**Problem**
Can you rewrite the material below, replacing "wooden cabinet at left" with "oak cabinet at left" everywhere it occurs and leaving everything else unchanged? Omit the pictures from your answer.

** begin Supplied material **

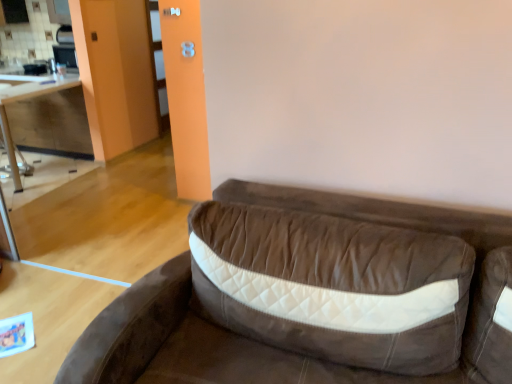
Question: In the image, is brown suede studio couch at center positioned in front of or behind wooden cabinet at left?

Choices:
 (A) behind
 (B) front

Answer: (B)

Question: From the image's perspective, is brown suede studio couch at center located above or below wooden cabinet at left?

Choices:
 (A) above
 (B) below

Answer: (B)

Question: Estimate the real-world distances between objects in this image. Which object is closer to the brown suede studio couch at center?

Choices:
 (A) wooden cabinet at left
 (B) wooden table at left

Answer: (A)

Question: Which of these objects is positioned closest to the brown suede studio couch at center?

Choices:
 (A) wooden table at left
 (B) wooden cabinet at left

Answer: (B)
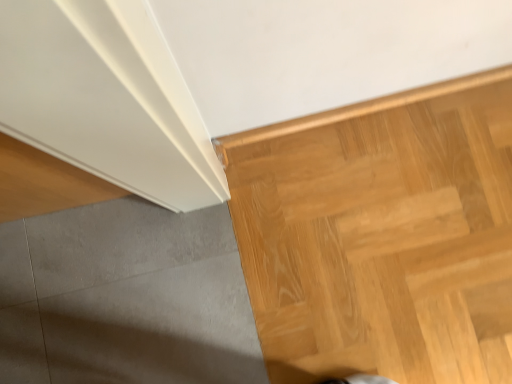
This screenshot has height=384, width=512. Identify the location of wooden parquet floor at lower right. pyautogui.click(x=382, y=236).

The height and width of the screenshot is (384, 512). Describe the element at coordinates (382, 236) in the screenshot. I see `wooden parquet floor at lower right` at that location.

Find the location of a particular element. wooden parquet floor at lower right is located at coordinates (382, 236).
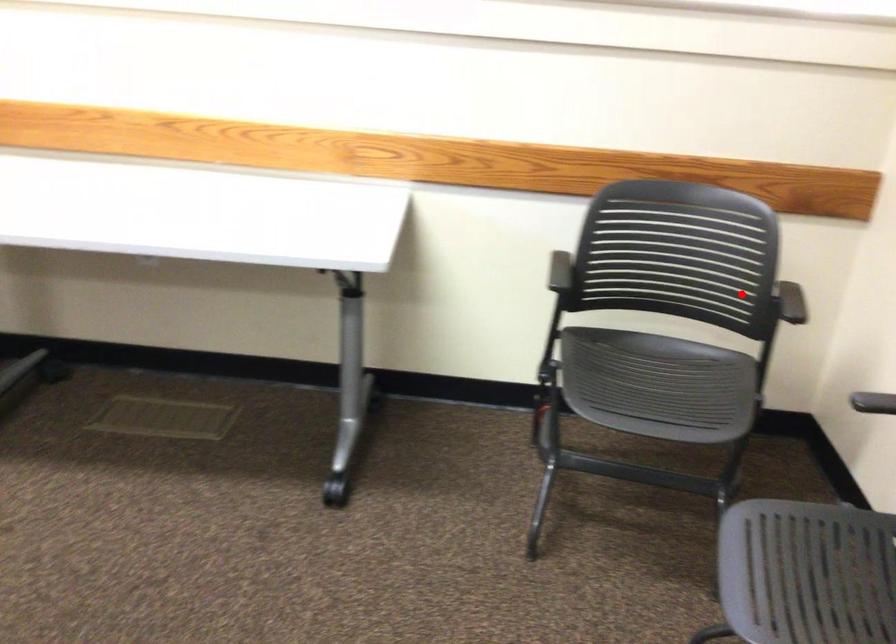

** end Supplied material **

**Exercise response**
Question: In the image, is brown suede studio couch at center positioned in front of or behind oak cabinet at left?

Choices:
 (A) behind
 (B) front

Answer: (B)

Question: From the image's perspective, is brown suede studio couch at center located above or below oak cabinet at left?

Choices:
 (A) above
 (B) below

Answer: (B)

Question: Estimate the real-world distances between objects in this image. Which object is closer to the brown suede studio couch at center?

Choices:
 (A) oak cabinet at left
 (B) wooden table at left

Answer: (A)

Question: Which of these objects is positioned closest to the brown suede studio couch at center?

Choices:
 (A) wooden table at left
 (B) oak cabinet at left

Answer: (B)
This screenshot has height=384, width=512. Identify the location of wooden parquet floor at lower right. pyautogui.click(x=382, y=236).

The height and width of the screenshot is (384, 512). Describe the element at coordinates (382, 236) in the screenshot. I see `wooden parquet floor at lower right` at that location.

Find the location of a particular element. wooden parquet floor at lower right is located at coordinates (382, 236).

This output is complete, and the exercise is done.